Source data ::

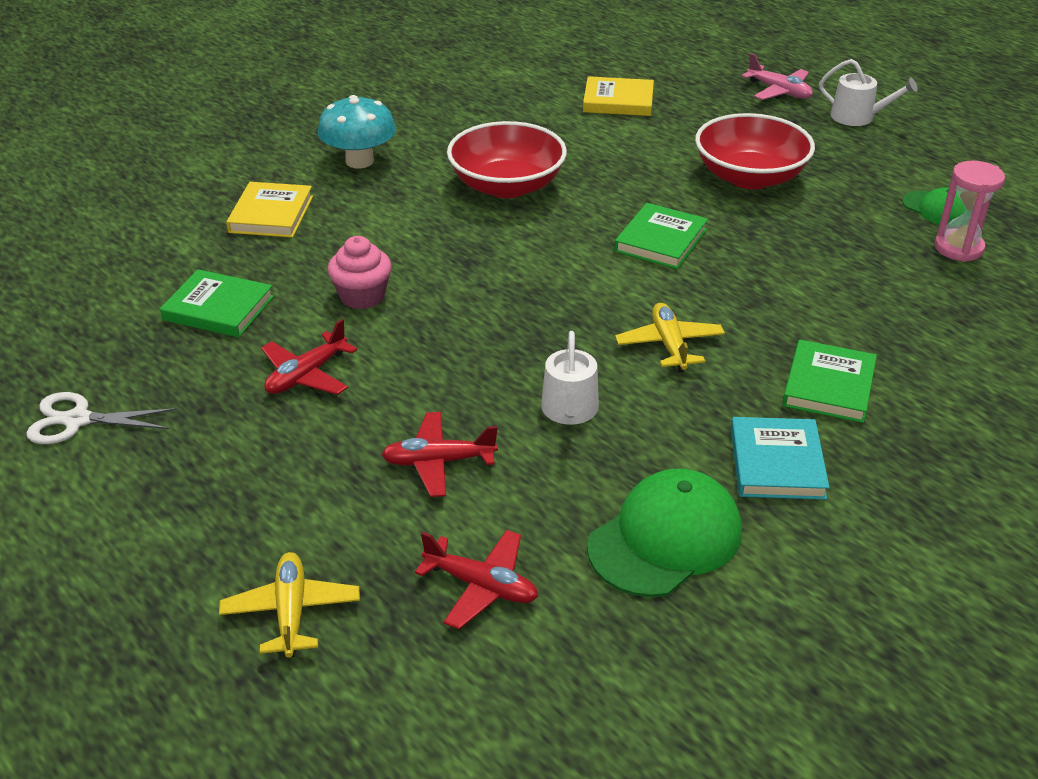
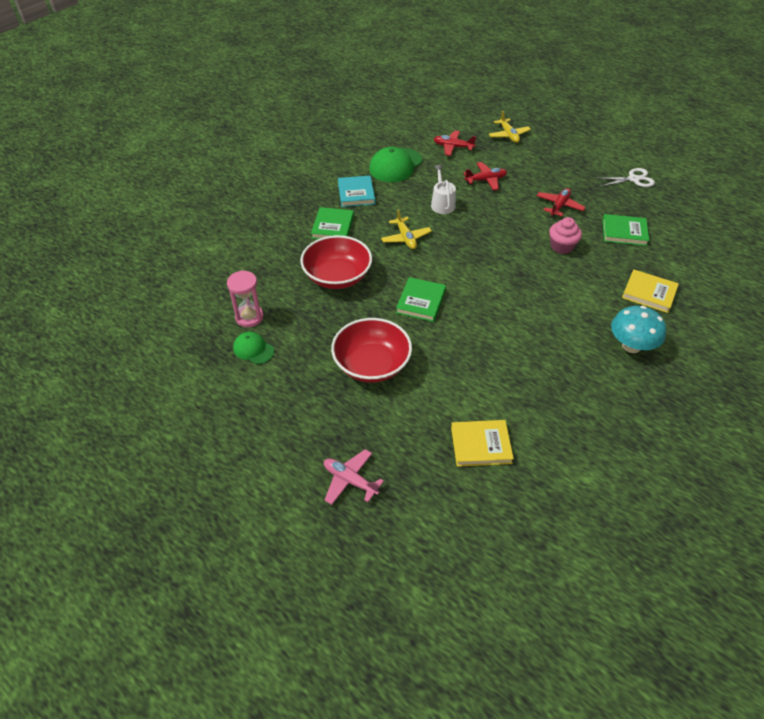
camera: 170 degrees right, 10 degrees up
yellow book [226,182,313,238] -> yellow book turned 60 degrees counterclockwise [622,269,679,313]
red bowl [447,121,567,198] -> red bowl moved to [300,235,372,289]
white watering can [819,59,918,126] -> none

About this exercise :: Only a number is wanted here: how many lines of the material contain the string "degrees".

Answer space :: 2